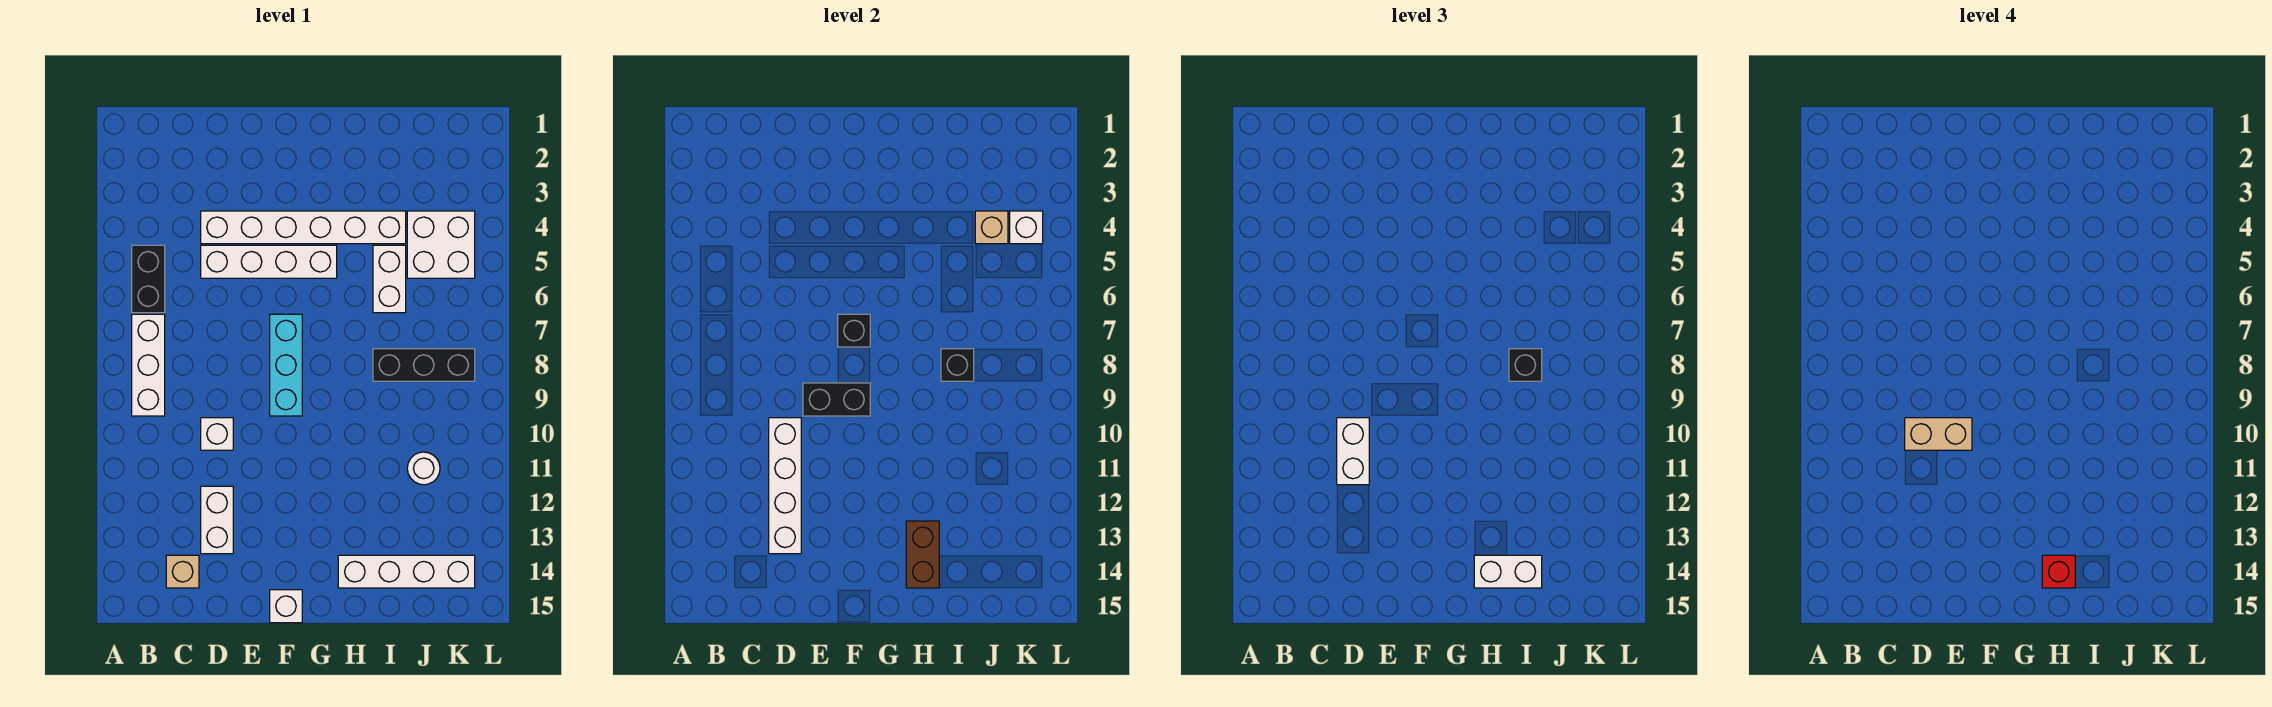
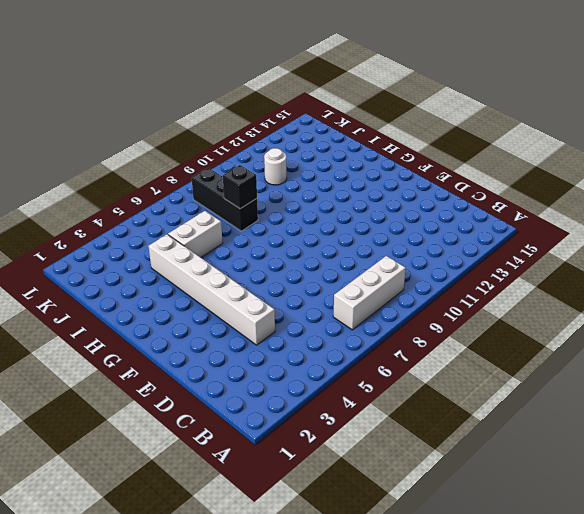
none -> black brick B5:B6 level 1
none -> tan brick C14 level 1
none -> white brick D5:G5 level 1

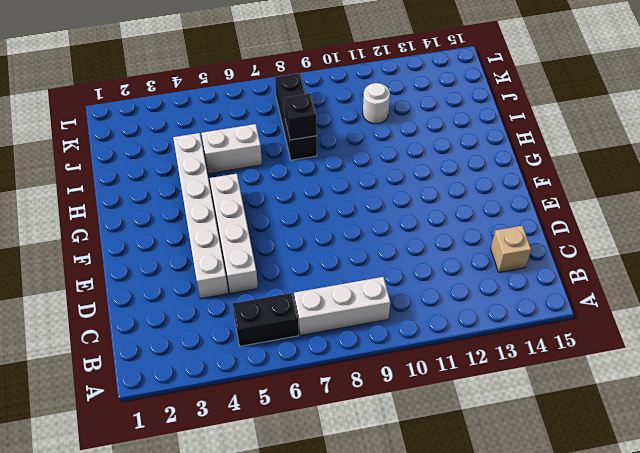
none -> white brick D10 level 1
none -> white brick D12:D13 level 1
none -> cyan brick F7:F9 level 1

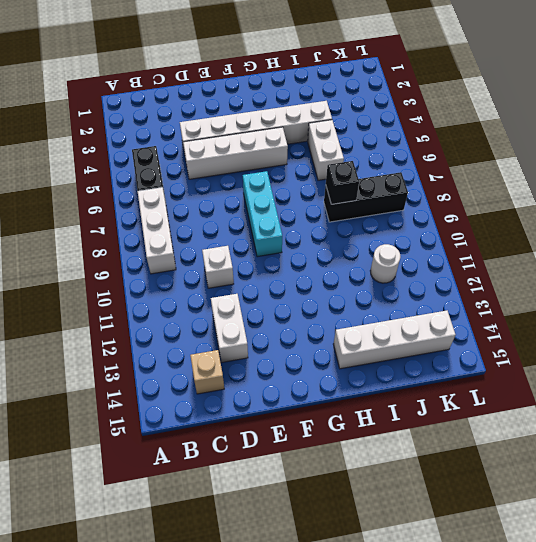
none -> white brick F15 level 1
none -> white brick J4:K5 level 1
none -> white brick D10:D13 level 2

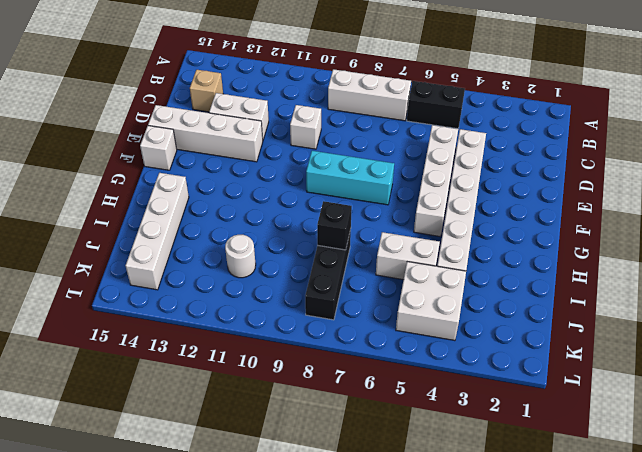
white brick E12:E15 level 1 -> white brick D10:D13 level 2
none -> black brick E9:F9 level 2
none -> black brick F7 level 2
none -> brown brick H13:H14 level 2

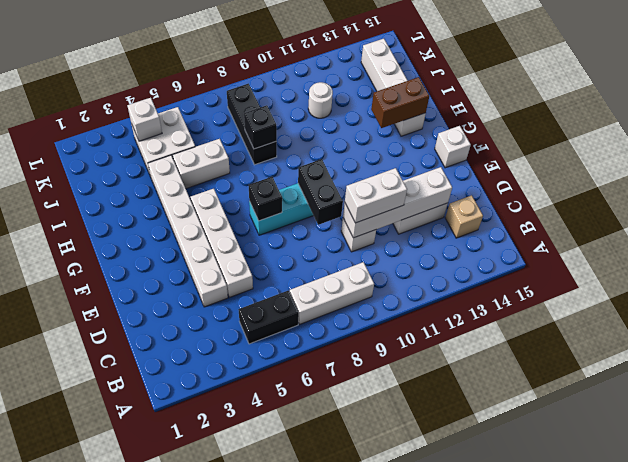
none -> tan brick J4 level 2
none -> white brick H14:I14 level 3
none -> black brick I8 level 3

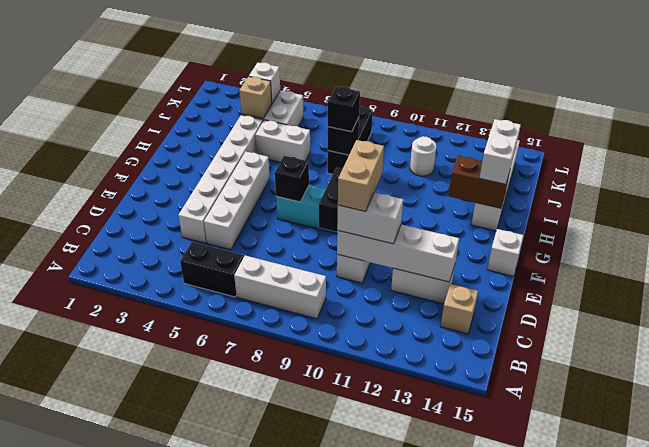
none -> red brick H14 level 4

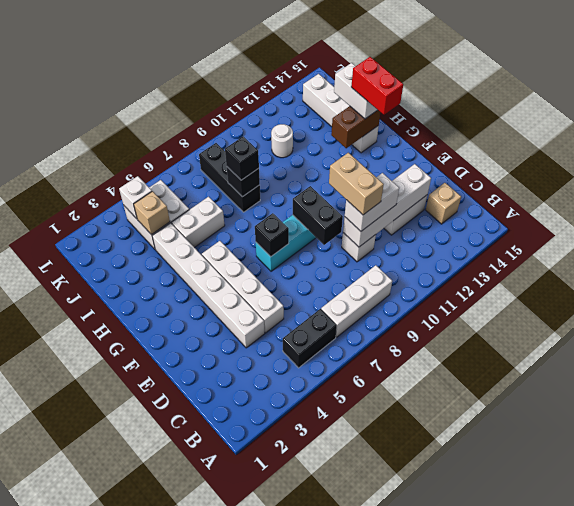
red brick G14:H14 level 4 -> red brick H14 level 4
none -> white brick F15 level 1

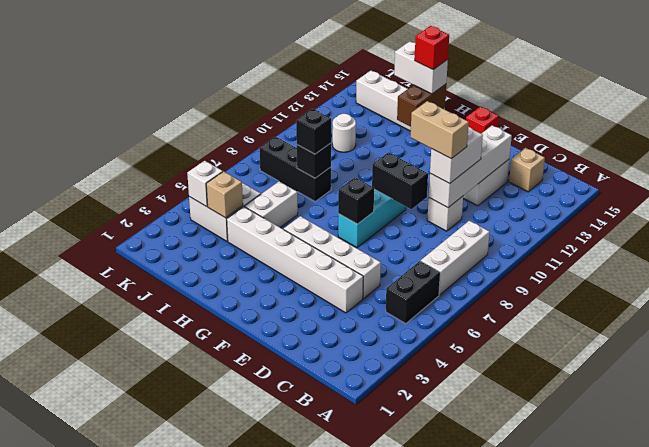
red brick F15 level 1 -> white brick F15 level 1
────────────────────────────────────────
PROBLEM DESCRIPTION ▸
What is needed is a verbatim copy of the material, minus its pictures.

OUTPUT FOR THIS TASK ▸
none -> black brick B5:B6 level 1
none -> tan brick C14 level 1
none -> white brick D5:G5 level 1

none -> white brick D10 level 1
none -> white brick D12:D13 level 1
none -> cyan brick F7:F9 level 1

none -> white brick F15 level 1
none -> white brick J4:K5 level 1
none -> white brick D10:D13 level 2

white brick E12:E15 level 1 -> white brick D10:D13 level 2
none -> black brick E9:F9 level 2
none -> black brick F7 level 2
none -> brown brick H13:H14 level 2

none -> tan brick J4 level 2
none -> white brick H14:I14 level 3
none -> black brick I8 level 3

none -> red brick H14 level 4

red brick G14:H14 level 4 -> red brick H14 level 4
none -> white brick F15 level 1

red brick F15 level 1 -> white brick F15 level 1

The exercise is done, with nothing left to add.